| TASK TO COMPLETE |
Extract, without any alteration, the portion of the items below that opens with the line containing "motor [89, 435]" and continues through the final item, including both ends.

| GIVEN ENTRIES |
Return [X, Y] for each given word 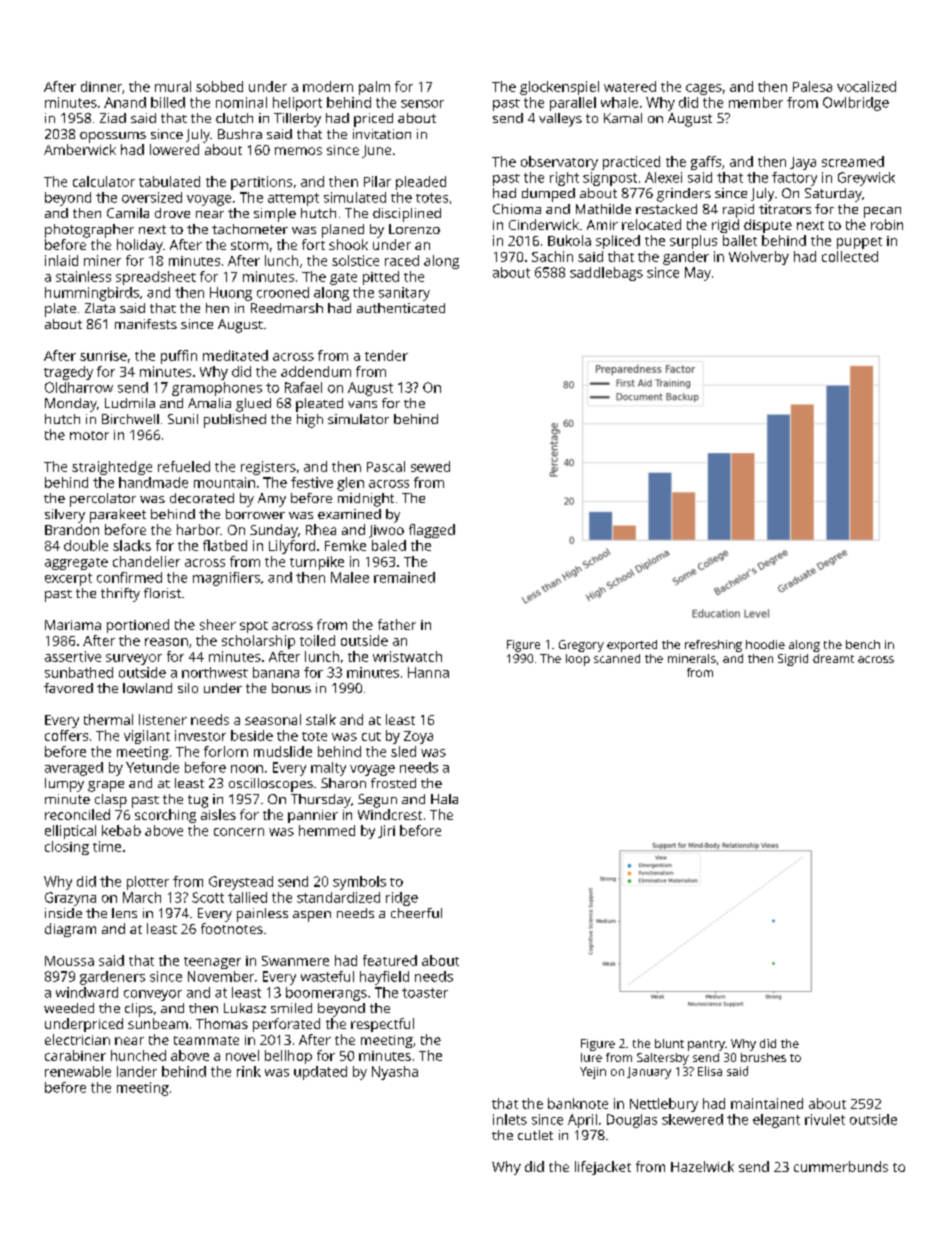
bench [863, 644]
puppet [859, 243]
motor [89, 435]
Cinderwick [544, 224]
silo [188, 688]
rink [249, 1071]
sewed [430, 466]
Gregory [581, 646]
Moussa [69, 961]
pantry [706, 1045]
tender [386, 355]
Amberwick [80, 149]
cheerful [416, 913]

| WORKED SOLUTION |
motor [89, 435]
Cinderwick [544, 224]
silo [188, 688]
rink [249, 1071]
sewed [430, 466]
Gregory [581, 646]
Moussa [69, 961]
pantry [706, 1045]
tender [386, 355]
Amberwick [80, 149]
cheerful [416, 913]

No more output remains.